[Before-and-after change data]
——————————
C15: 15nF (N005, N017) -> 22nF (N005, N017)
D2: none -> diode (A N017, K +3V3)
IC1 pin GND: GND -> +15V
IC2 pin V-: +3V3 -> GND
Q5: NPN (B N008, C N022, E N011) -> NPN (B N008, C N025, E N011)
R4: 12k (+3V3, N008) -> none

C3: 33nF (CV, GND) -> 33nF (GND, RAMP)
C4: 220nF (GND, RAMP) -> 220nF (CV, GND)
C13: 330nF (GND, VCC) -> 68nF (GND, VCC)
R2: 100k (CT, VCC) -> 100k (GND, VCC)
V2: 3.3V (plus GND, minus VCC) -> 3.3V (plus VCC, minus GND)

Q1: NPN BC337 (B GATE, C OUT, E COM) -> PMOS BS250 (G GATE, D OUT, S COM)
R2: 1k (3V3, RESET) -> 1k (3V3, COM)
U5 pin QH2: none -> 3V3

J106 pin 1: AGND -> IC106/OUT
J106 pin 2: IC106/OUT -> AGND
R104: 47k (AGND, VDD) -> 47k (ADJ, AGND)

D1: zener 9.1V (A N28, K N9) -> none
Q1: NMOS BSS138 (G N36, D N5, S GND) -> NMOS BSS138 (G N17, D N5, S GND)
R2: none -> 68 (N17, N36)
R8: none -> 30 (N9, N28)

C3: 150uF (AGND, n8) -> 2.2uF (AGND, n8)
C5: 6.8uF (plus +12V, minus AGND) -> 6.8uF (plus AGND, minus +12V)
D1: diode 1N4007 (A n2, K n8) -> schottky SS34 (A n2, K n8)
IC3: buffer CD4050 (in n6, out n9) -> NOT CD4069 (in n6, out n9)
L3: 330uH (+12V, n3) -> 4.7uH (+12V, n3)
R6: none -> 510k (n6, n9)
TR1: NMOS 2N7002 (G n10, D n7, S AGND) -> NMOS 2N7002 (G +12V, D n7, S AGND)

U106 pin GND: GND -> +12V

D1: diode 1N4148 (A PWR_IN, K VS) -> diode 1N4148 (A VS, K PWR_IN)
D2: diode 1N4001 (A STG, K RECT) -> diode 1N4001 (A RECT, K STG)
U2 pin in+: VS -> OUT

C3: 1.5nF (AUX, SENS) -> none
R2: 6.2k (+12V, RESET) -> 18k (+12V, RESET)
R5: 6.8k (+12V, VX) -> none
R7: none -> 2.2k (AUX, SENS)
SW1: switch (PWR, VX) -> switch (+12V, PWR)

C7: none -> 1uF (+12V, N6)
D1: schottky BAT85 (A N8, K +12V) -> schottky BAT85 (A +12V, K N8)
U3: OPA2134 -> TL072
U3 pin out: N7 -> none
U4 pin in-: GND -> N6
——————————
*TASK ITEM*
Show the lines above that have the word "RAMP".

*RESPONSE BELOW*
C3: 33nF (CV, GND) -> 33nF (GND, RAMP)
C4: 220nF (GND, RAMP) -> 220nF (CV, GND)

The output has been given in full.